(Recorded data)

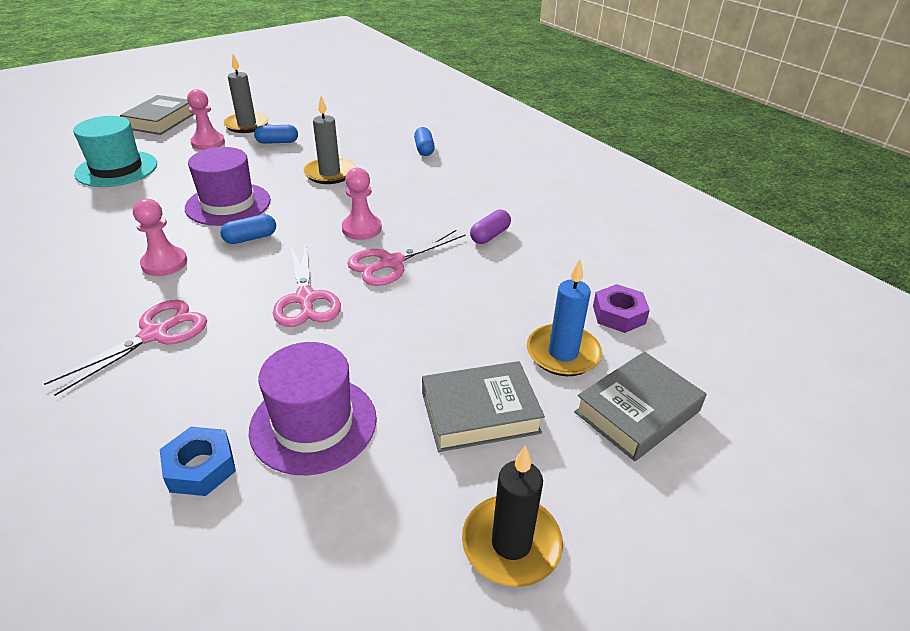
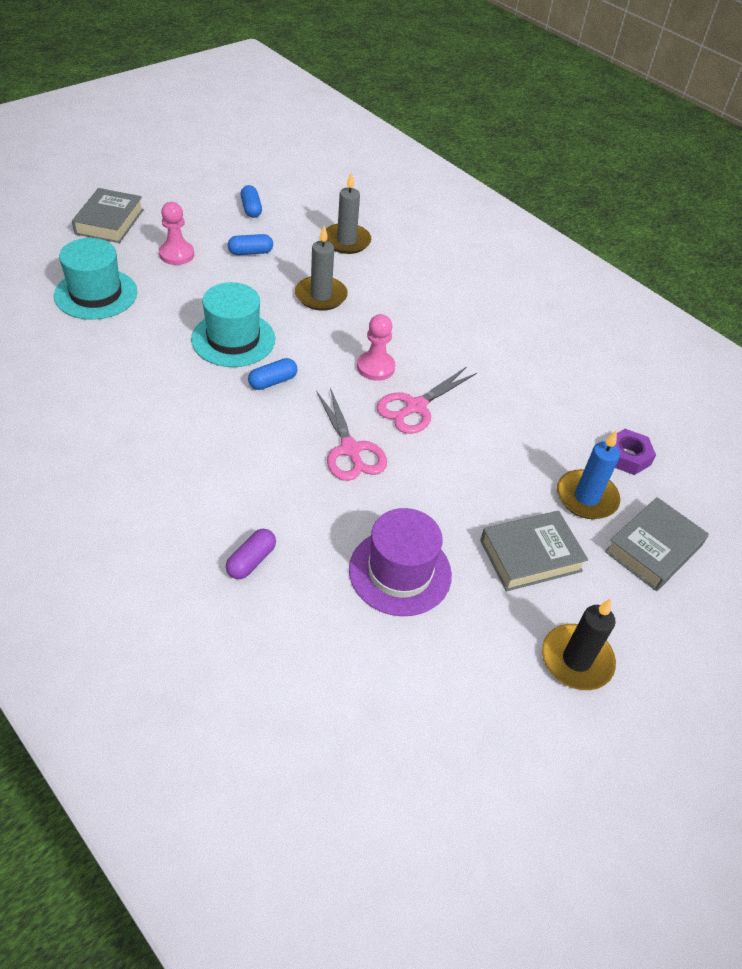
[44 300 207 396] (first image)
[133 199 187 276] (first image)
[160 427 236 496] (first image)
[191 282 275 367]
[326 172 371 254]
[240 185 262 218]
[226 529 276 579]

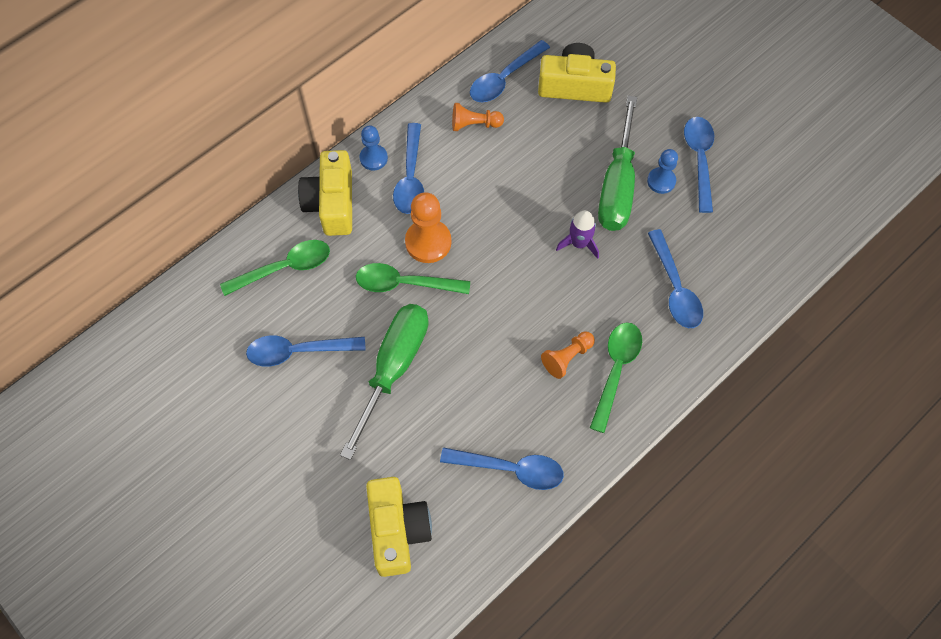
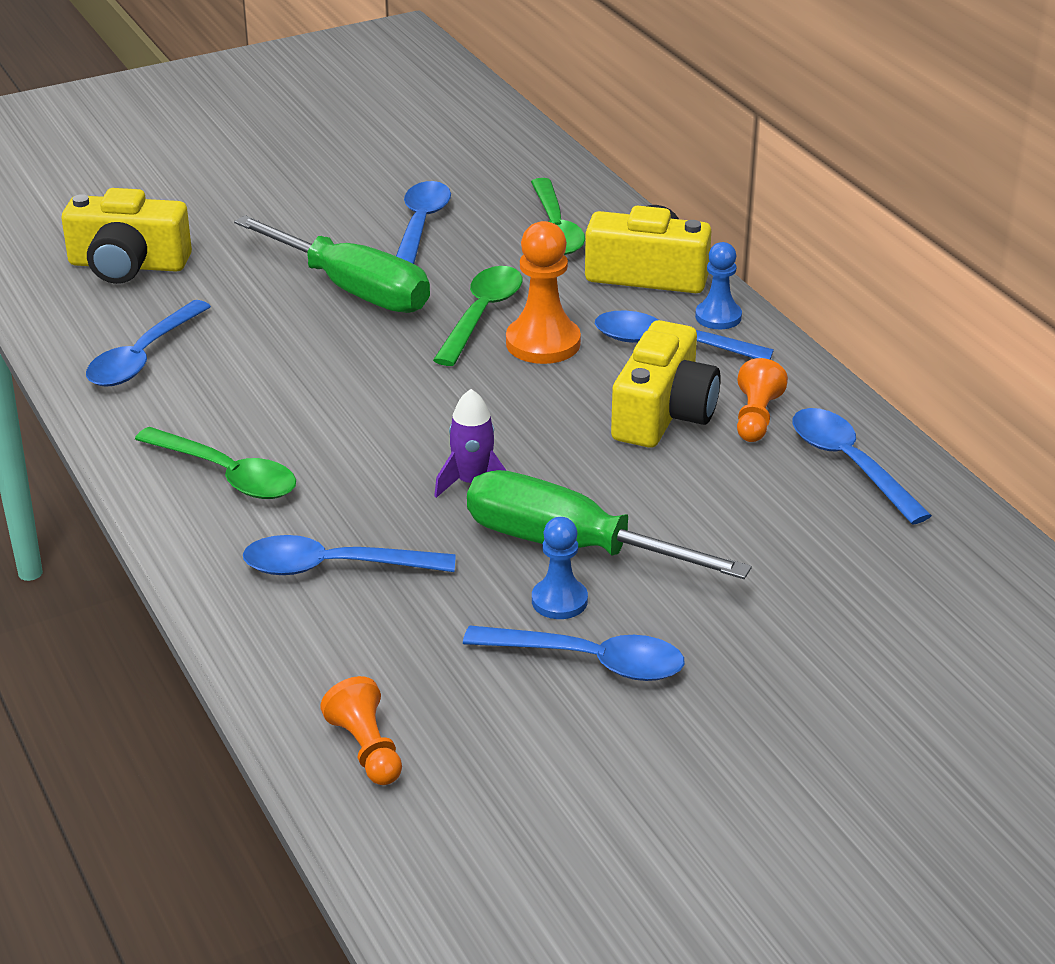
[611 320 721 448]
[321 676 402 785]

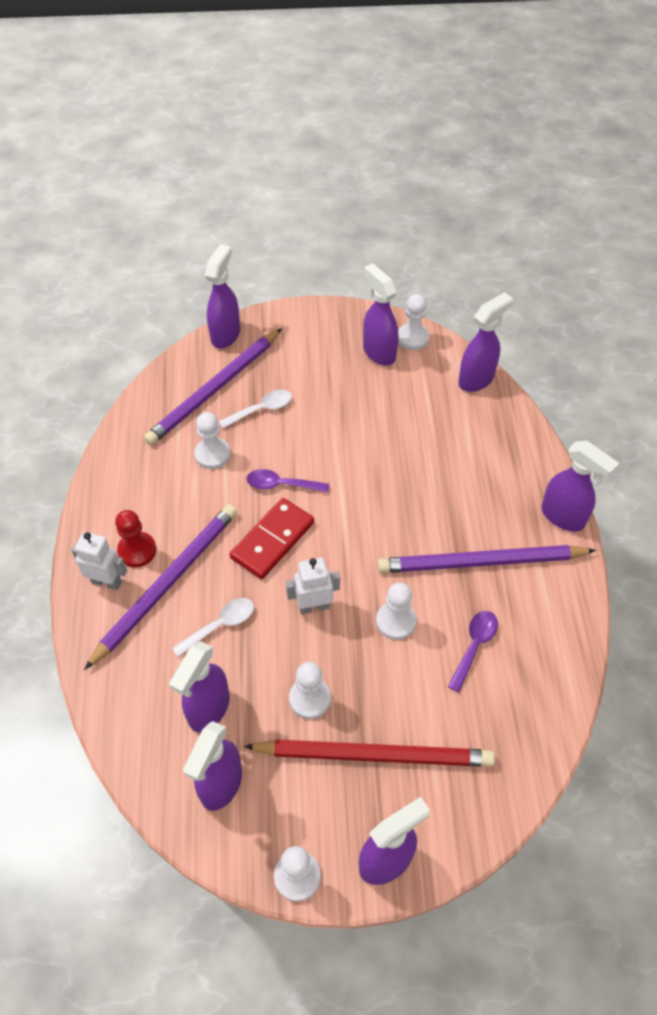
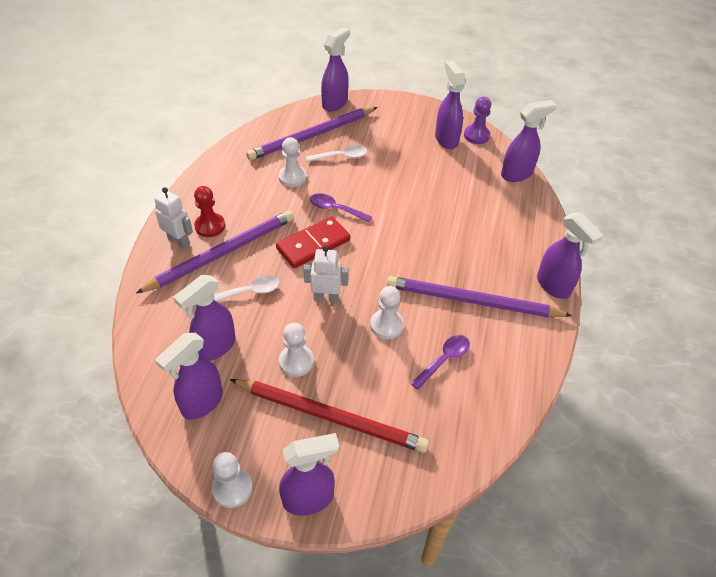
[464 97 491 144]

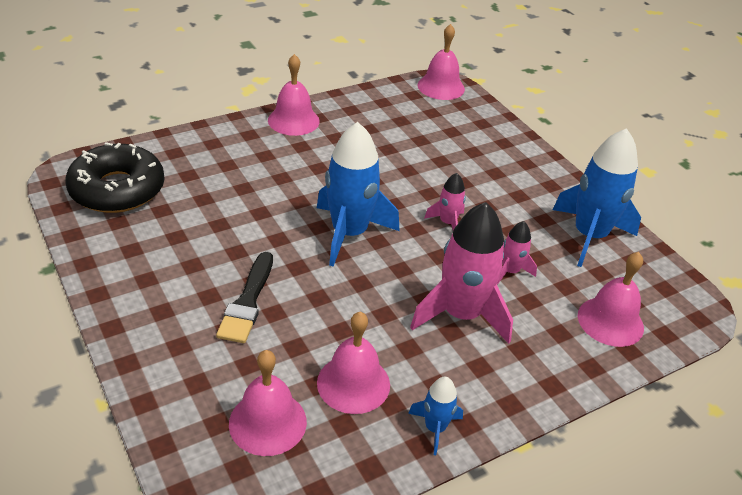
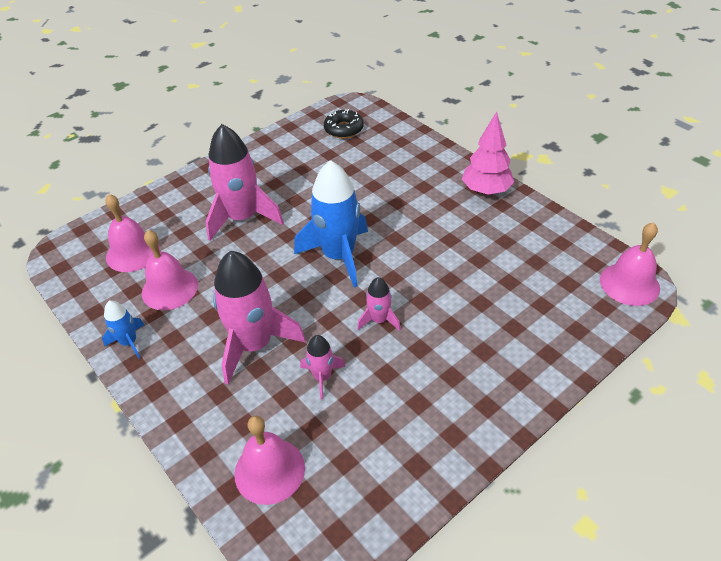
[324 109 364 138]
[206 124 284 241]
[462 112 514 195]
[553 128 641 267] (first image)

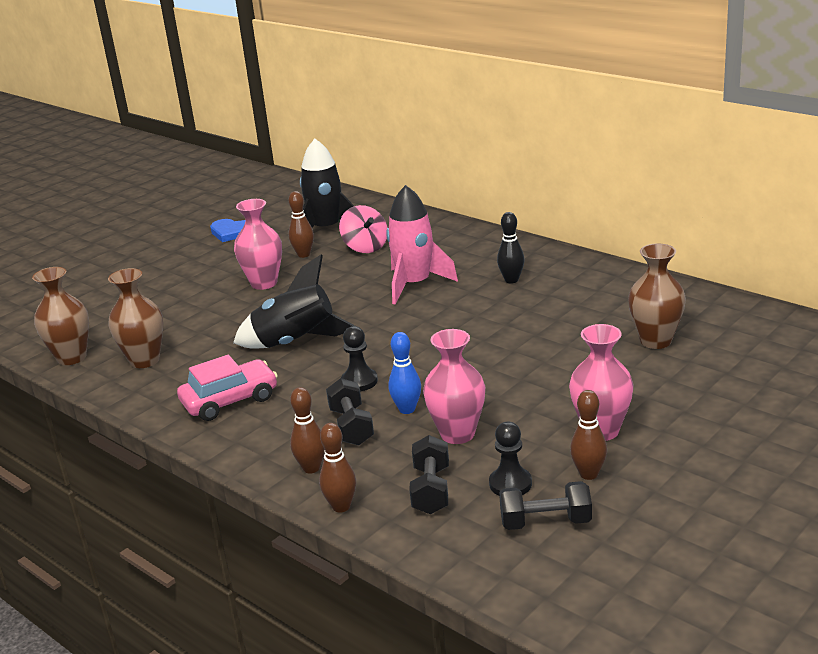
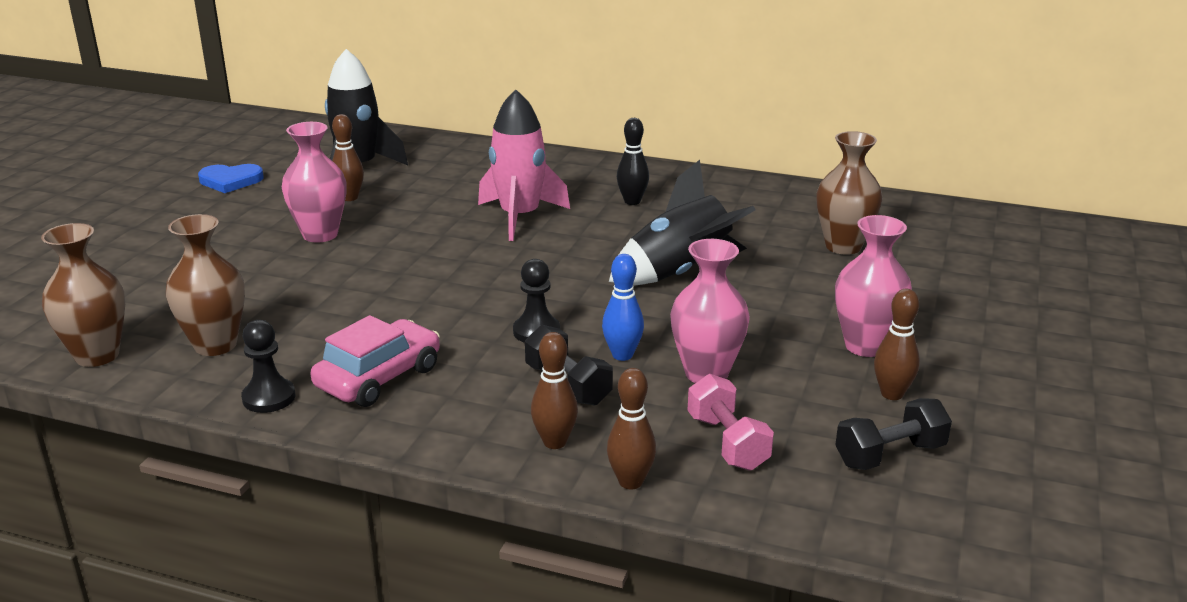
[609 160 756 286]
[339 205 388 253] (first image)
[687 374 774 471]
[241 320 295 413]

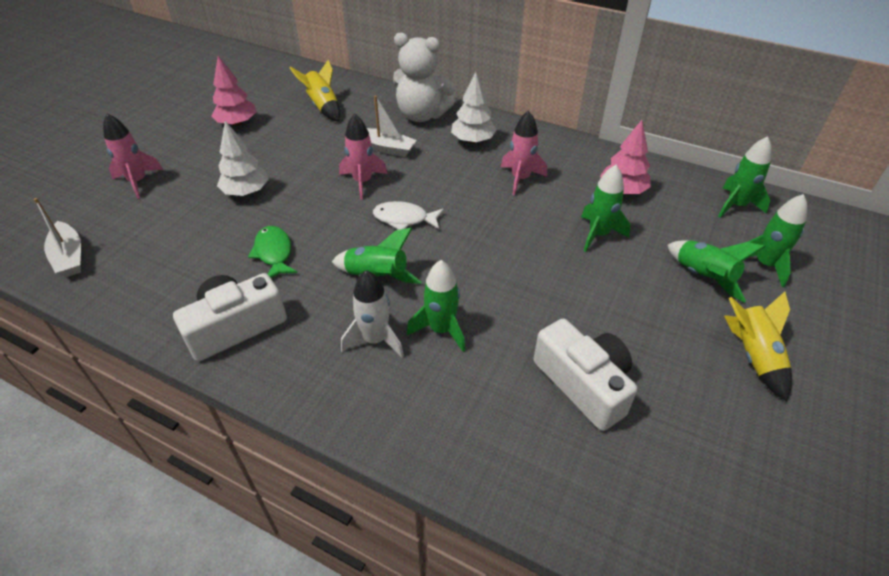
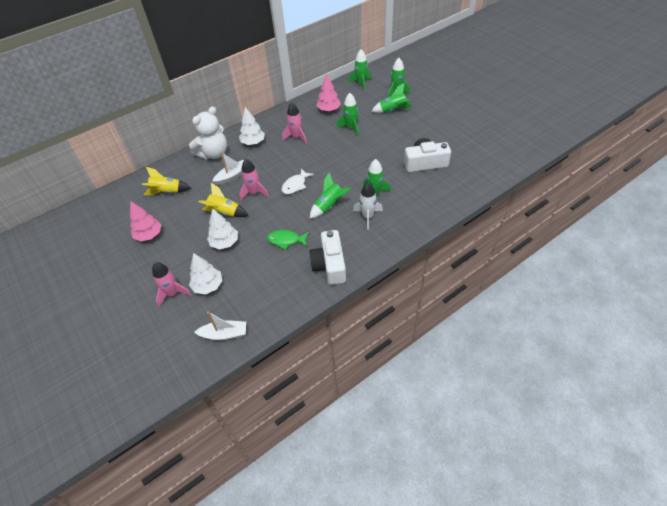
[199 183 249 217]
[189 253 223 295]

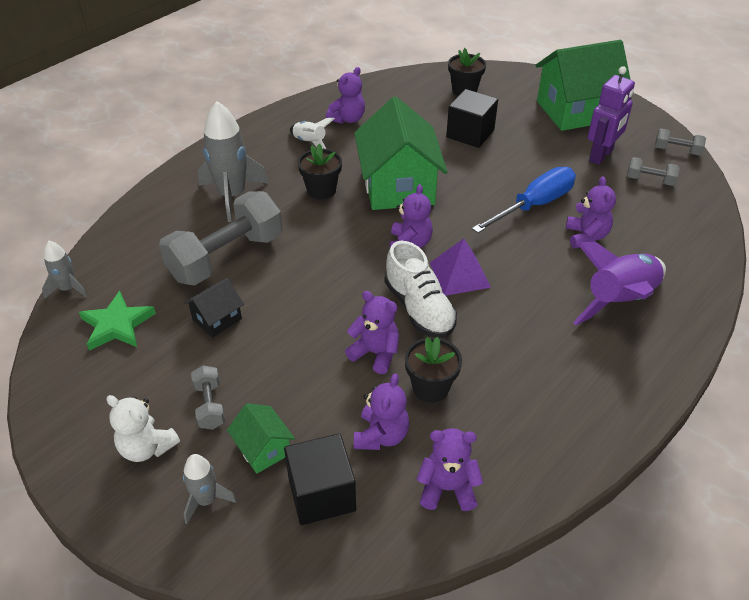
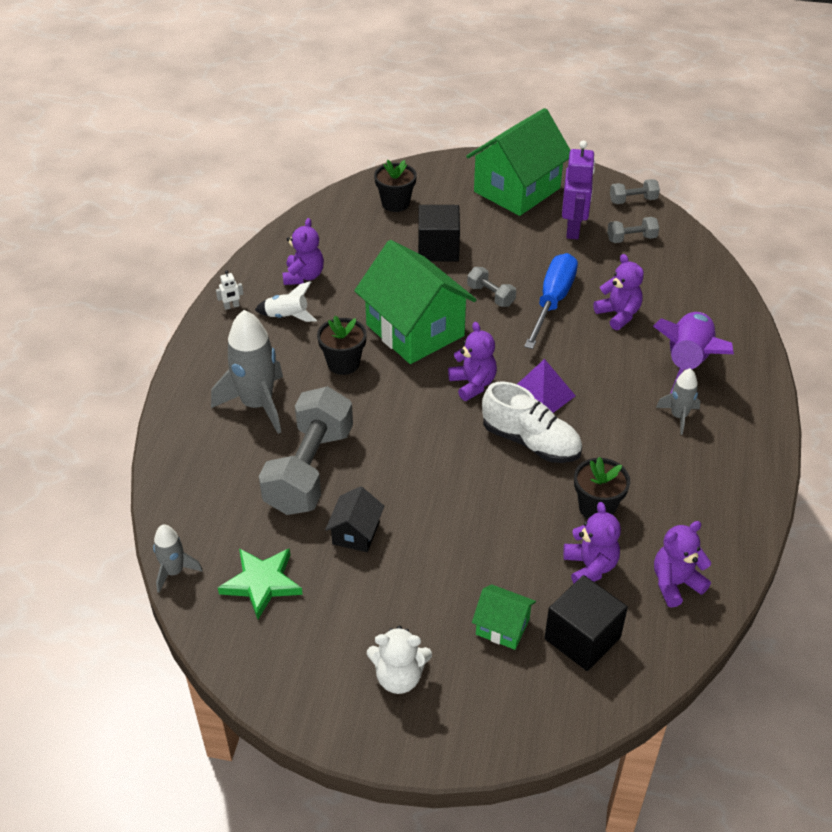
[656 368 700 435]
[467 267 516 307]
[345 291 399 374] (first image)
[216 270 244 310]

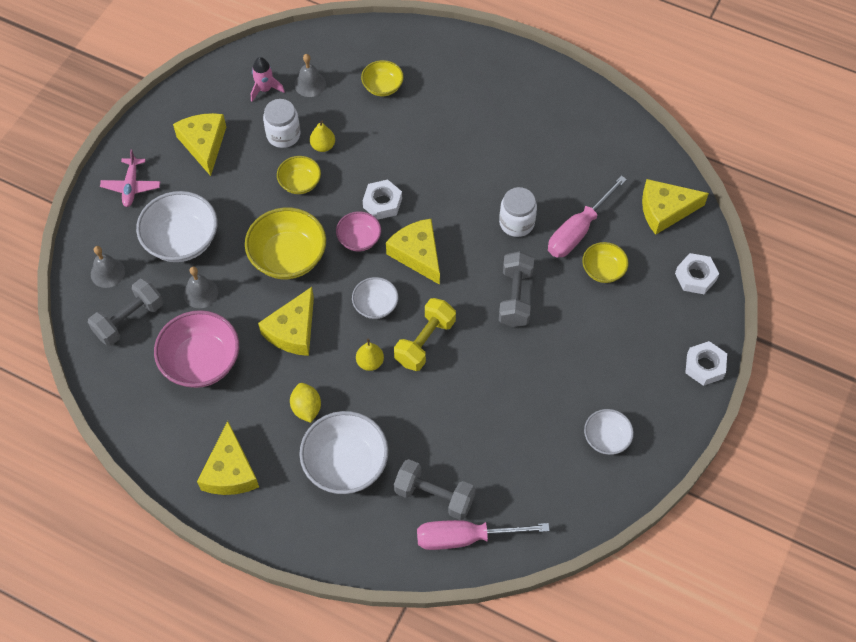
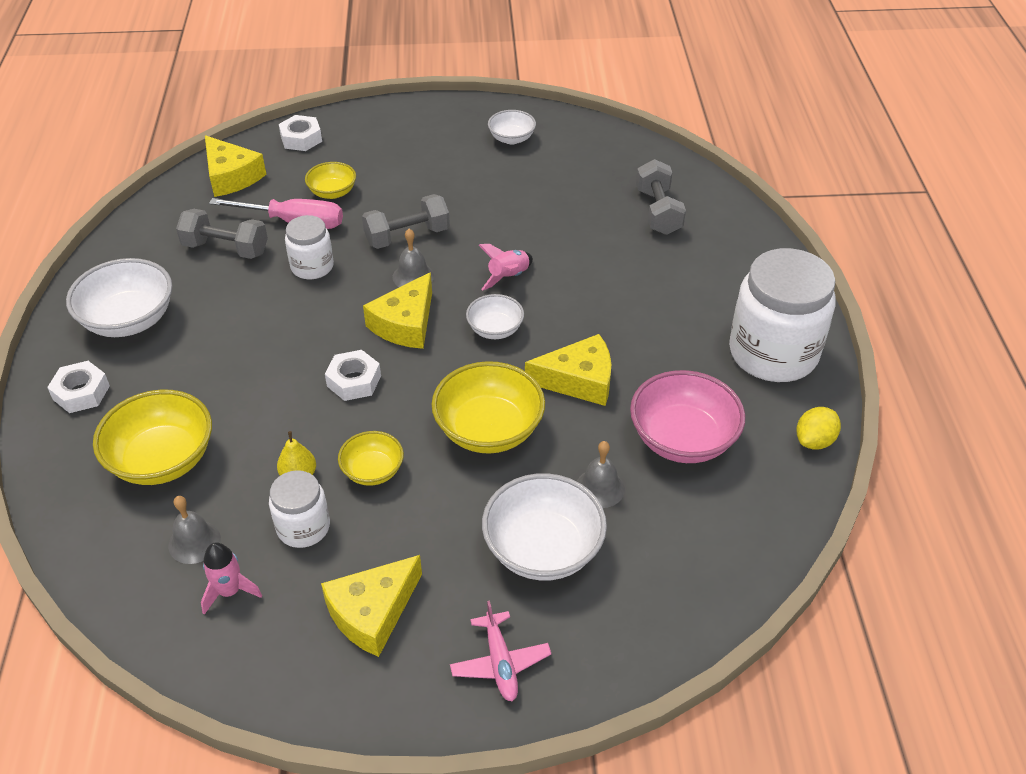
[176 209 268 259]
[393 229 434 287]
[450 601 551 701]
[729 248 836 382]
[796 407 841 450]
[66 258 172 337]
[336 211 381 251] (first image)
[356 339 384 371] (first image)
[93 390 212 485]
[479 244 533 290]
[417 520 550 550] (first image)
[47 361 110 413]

:: Task brief ::
Your task is to transcribe all of the records precisely, with no images included.

:: Answer box ::
[44 300 207 396] (first image)
[133 199 187 276] (first image)
[160 427 236 496] (first image)
[191 282 275 367]
[326 172 371 254]
[240 185 262 218]
[226 529 276 579]

[611 320 721 448]
[321 676 402 785]

[464 97 491 144]

[324 109 364 138]
[206 124 284 241]
[462 112 514 195]
[553 128 641 267] (first image)

[609 160 756 286]
[339 205 388 253] (first image)
[687 374 774 471]
[241 320 295 413]

[199 183 249 217]
[189 253 223 295]

[656 368 700 435]
[467 267 516 307]
[345 291 399 374] (first image)
[216 270 244 310]

[176 209 268 259]
[393 229 434 287]
[450 601 551 701]
[729 248 836 382]
[796 407 841 450]
[66 258 172 337]
[336 211 381 251] (first image)
[356 339 384 371] (first image)
[93 390 212 485]
[479 244 533 290]
[417 520 550 550] (first image)
[47 361 110 413]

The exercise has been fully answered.